Segment Open

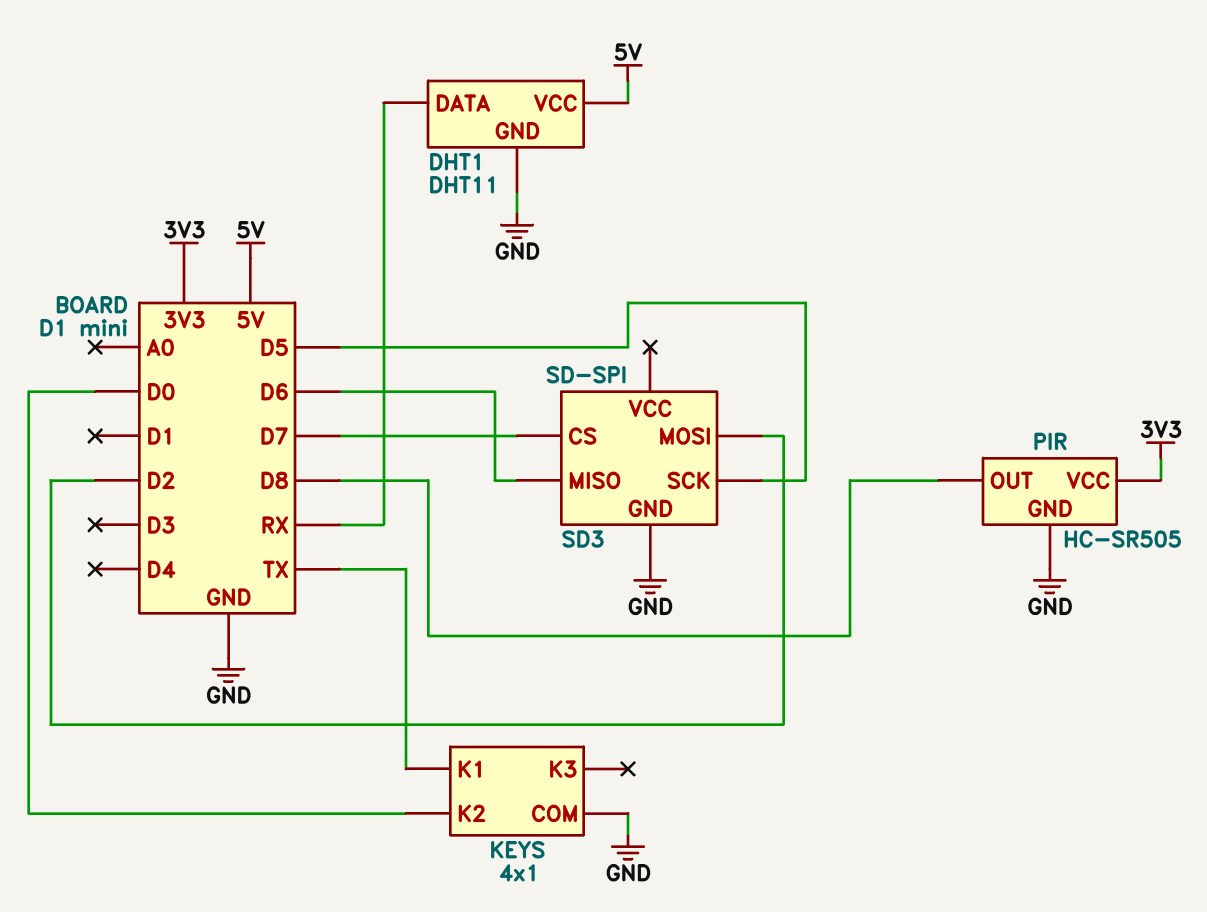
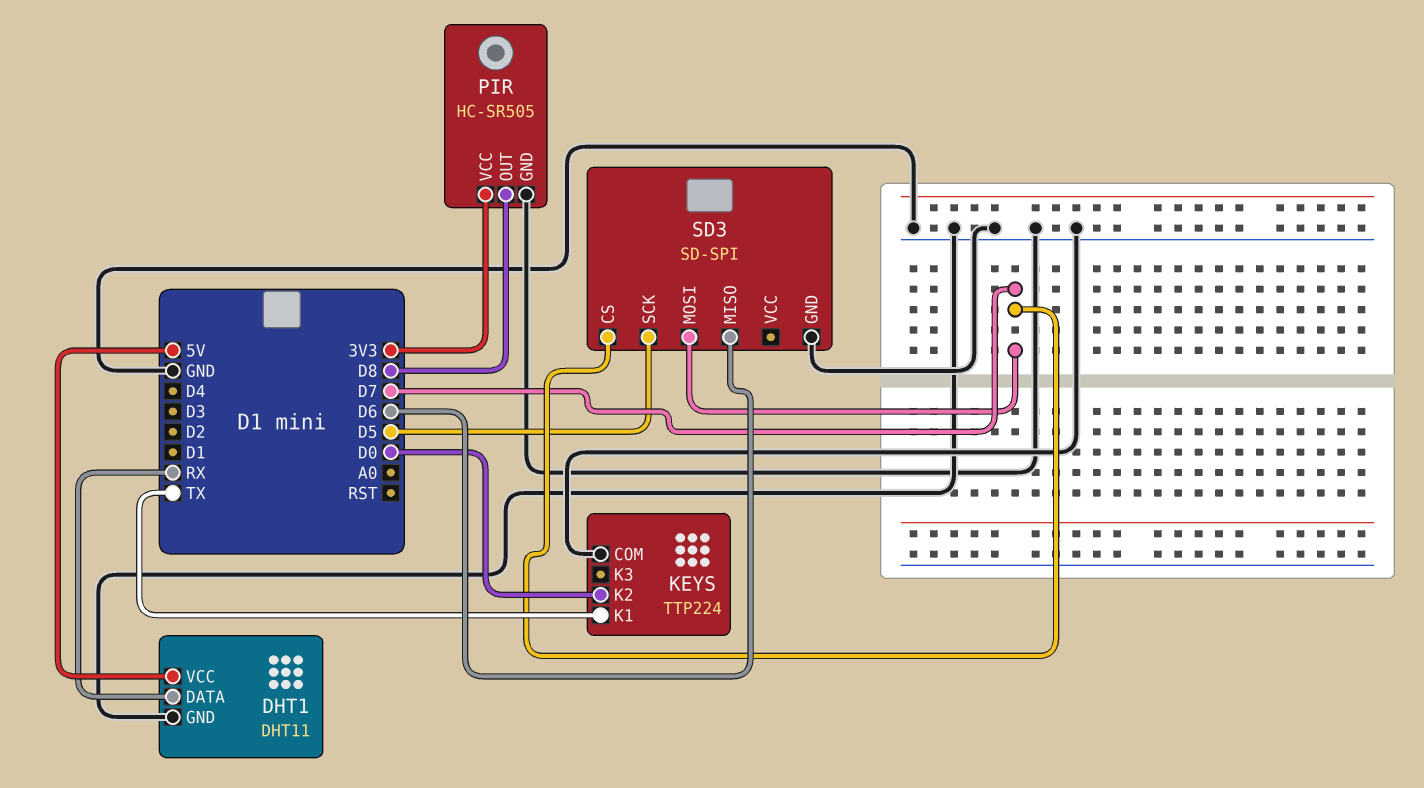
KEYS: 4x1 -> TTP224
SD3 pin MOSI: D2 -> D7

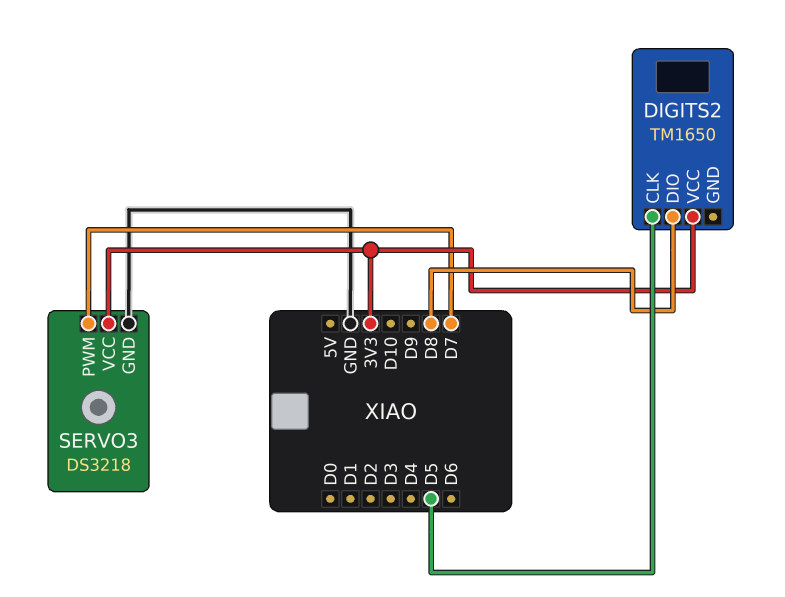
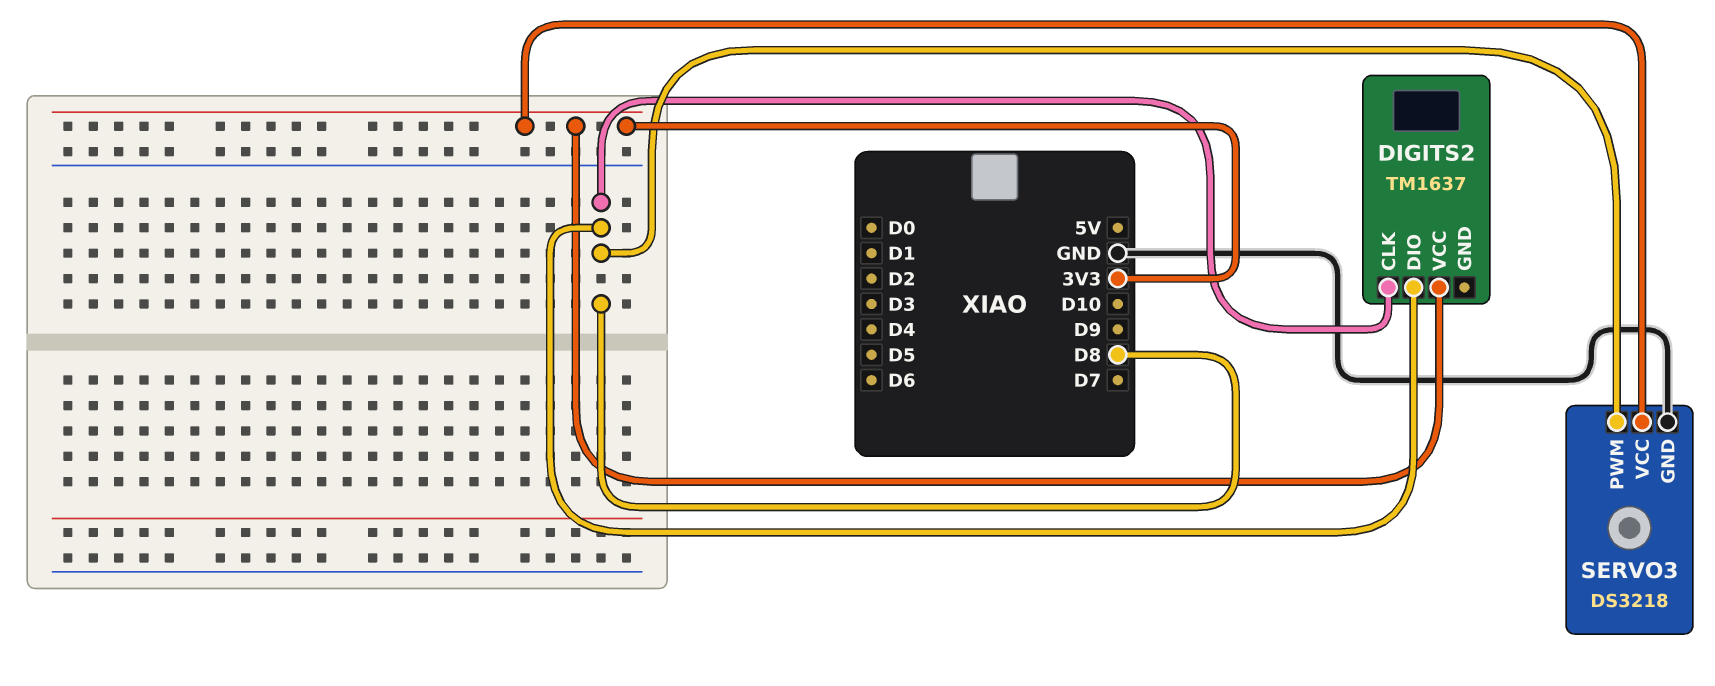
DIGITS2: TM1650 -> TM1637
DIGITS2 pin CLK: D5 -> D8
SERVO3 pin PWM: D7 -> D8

Segment Closed

* **WHAT IS BEING ASKED**: Every record, from top to bottom, gets written out exactly; no picture goes into the copy.

* **ANSWER TO THIS TASK**:
KEYS: 4x1 -> TTP224
SD3 pin MOSI: D2 -> D7

DIGITS2: TM1650 -> TM1637
DIGITS2 pin CLK: D5 -> D8
SERVO3 pin PWM: D7 -> D8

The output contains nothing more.